**ASSIGNMENT:** In the records below, repeat word for word only the lines starting at the one that contains "RADIO: RFM69 -> CC1101" and ending at the one that contains "PIR3 pin GND: GND -> 3V3", pictures excluded.

*** RECORDS SUPPLIED ***

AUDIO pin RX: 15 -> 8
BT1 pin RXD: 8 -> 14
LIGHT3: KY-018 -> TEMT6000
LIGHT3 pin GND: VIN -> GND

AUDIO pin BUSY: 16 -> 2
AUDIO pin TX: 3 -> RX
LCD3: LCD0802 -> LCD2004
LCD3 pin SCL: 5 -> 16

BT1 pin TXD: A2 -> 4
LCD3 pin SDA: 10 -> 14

*** End of RECORDS SUPPLIED ***
*** RECORDS SUPPLIED ***

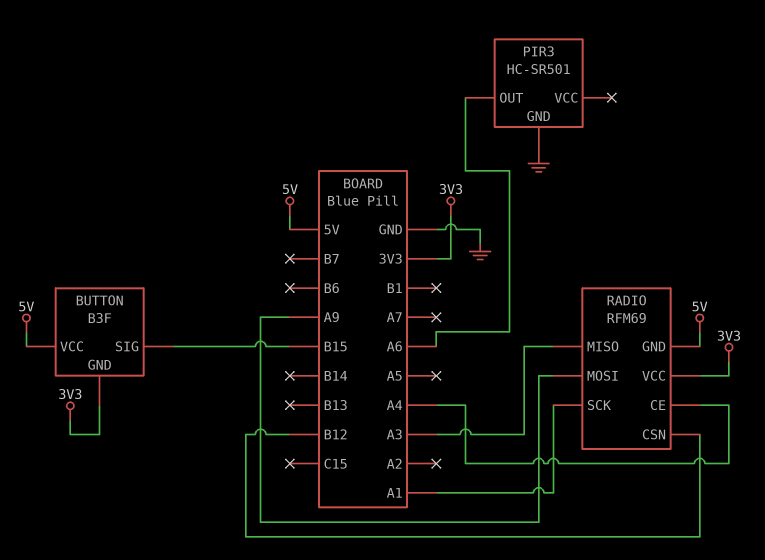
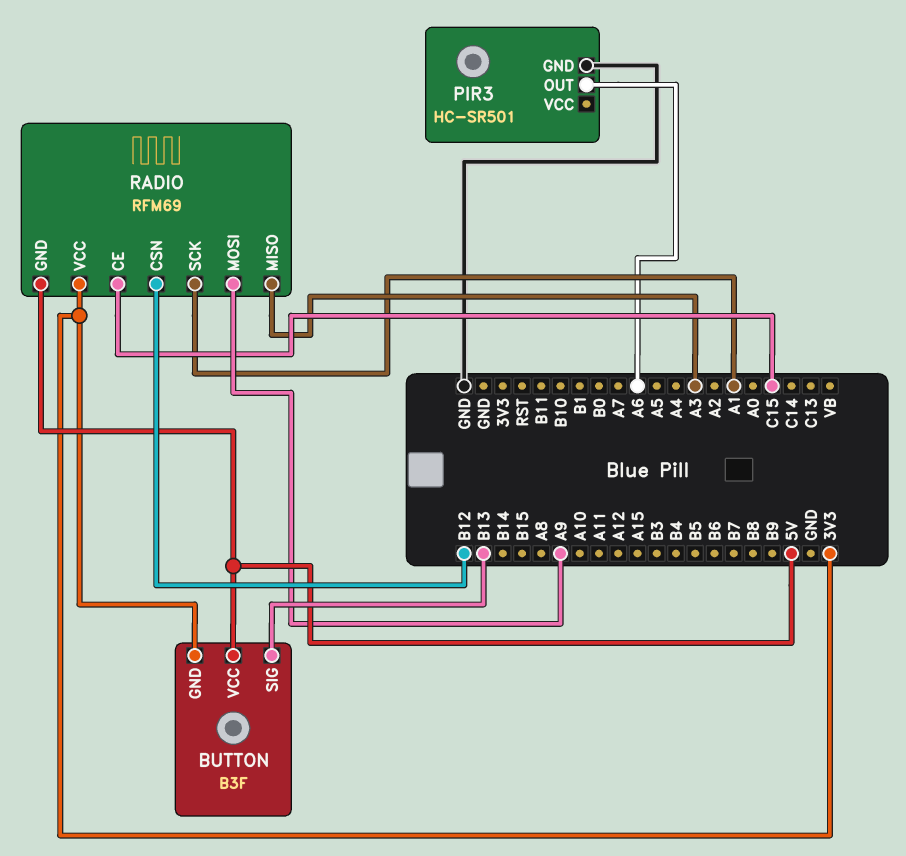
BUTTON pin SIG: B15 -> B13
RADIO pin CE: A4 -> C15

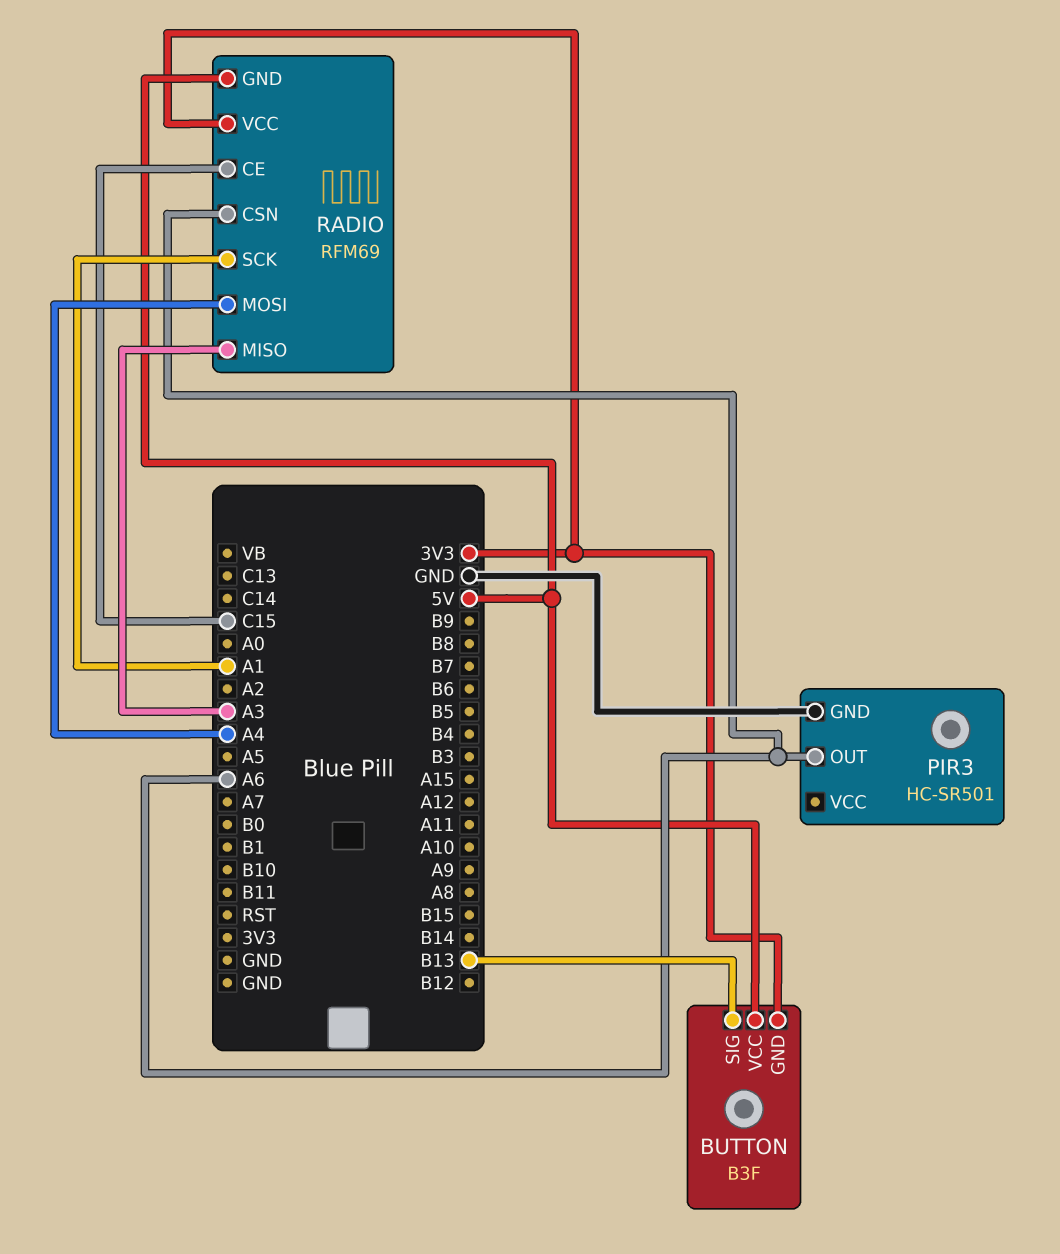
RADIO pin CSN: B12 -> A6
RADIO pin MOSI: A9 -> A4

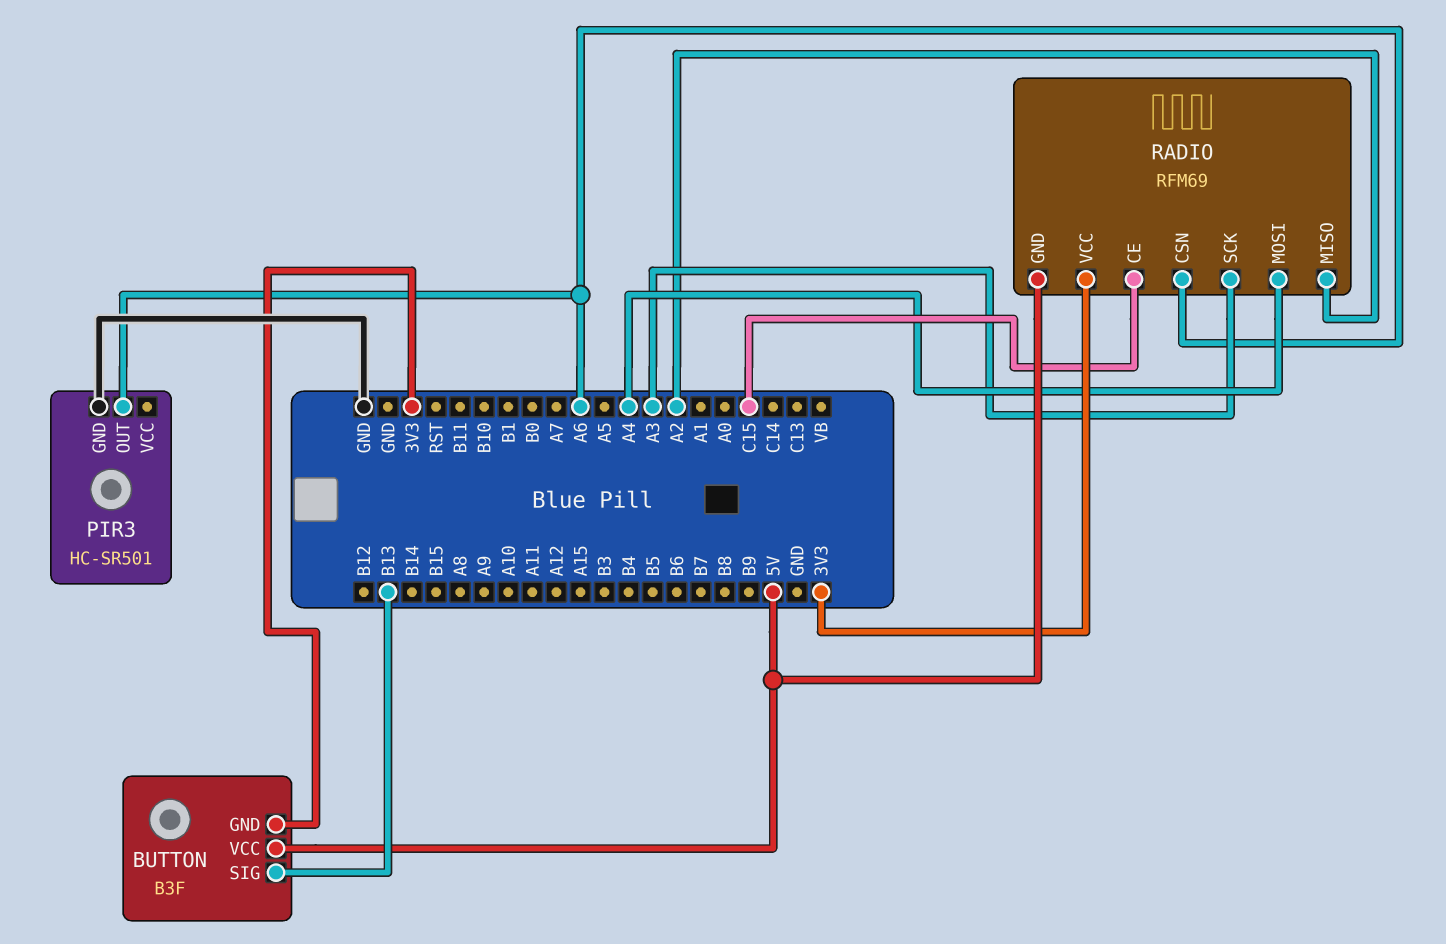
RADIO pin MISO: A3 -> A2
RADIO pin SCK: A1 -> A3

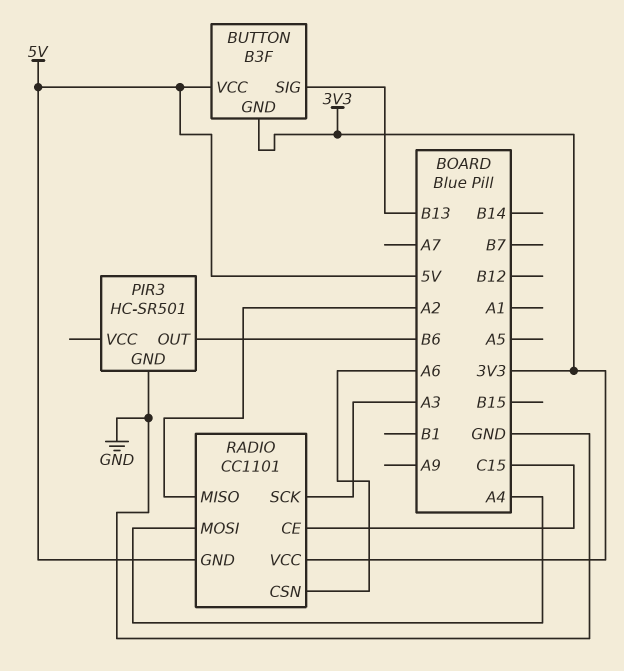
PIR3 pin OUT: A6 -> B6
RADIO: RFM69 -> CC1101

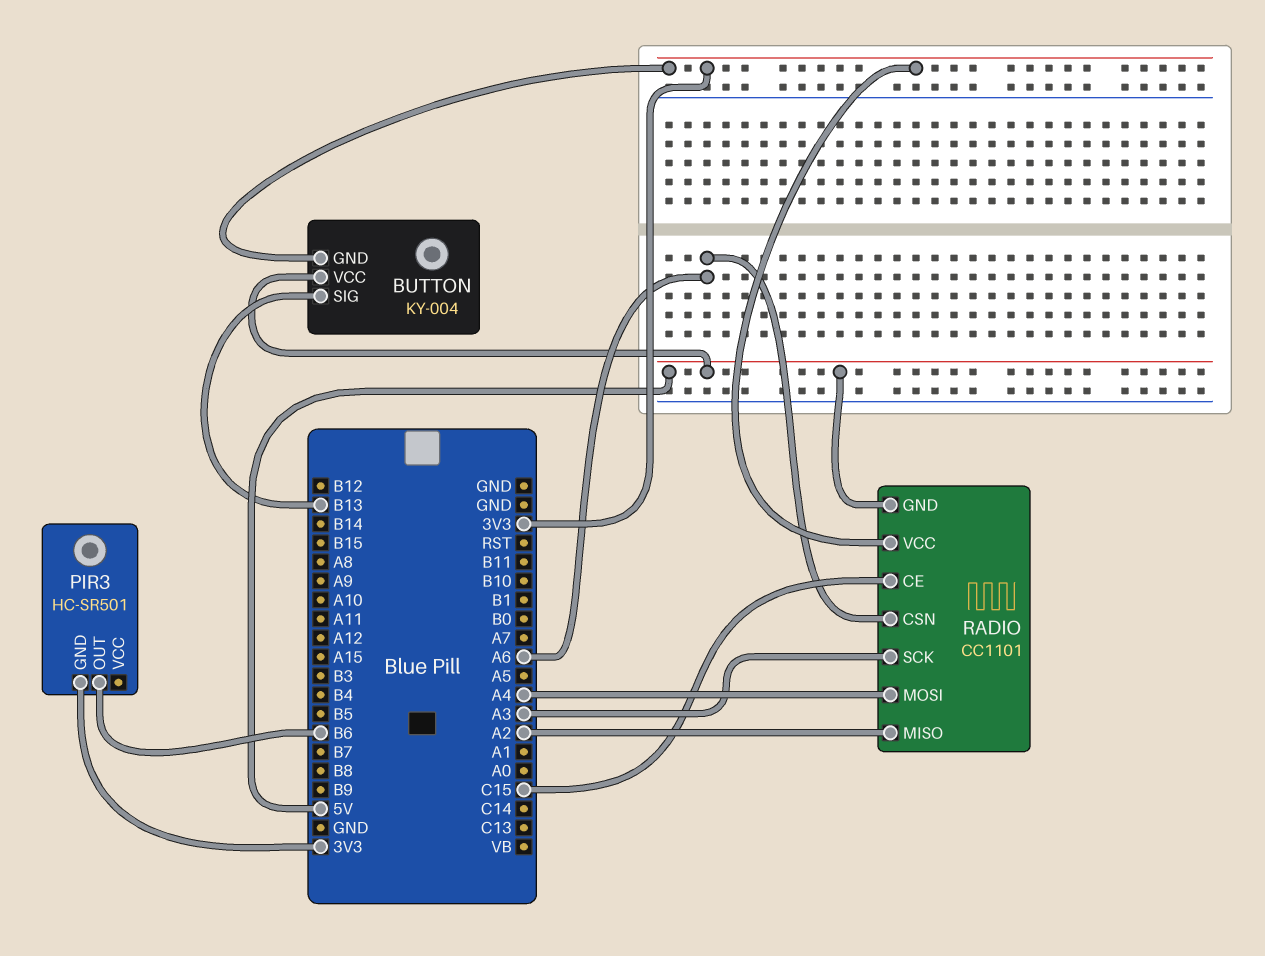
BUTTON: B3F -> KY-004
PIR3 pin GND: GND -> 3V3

*** End of RECORDS SUPPLIED ***

**TASK OUTPUT:**
RADIO: RFM69 -> CC1101

BUTTON: B3F -> KY-004
PIR3 pin GND: GND -> 3V3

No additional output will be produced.